<<<<
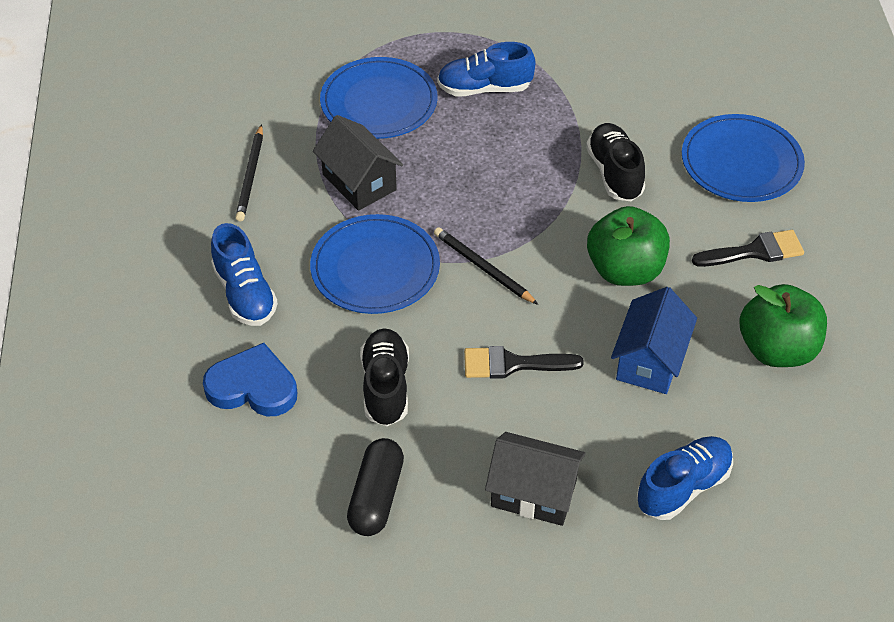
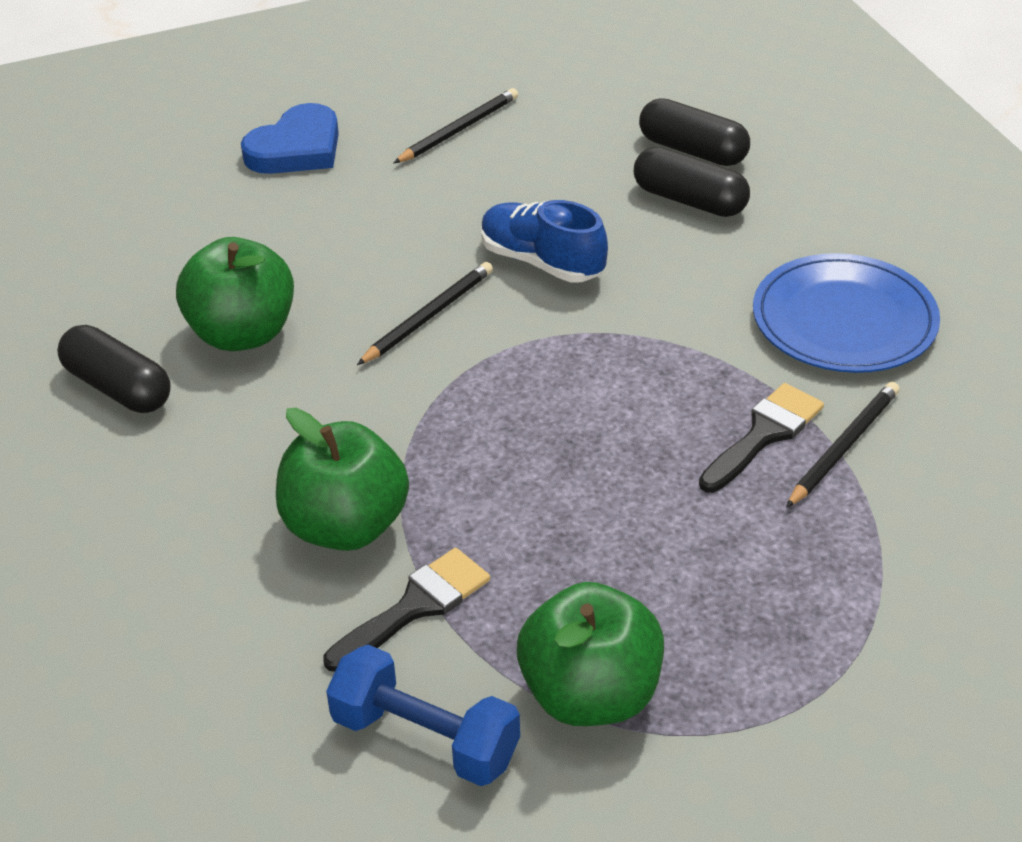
black capsule: 1 -> 3
black house: 2 -> 0
black pencil: 2 -> 3
black shoe: 2 -> 0
blue dumbbell: 0 -> 1
blue house: 1 -> 0
blue plate: 3 -> 1
blue shoe: 3 -> 1
green apple: 2 -> 3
>>>>
§ Work to be completed
Among the lines above, return those that contain the string "black".

§ Response area
black capsule: 1 -> 3
black house: 2 -> 0
black pencil: 2 -> 3
black shoe: 2 -> 0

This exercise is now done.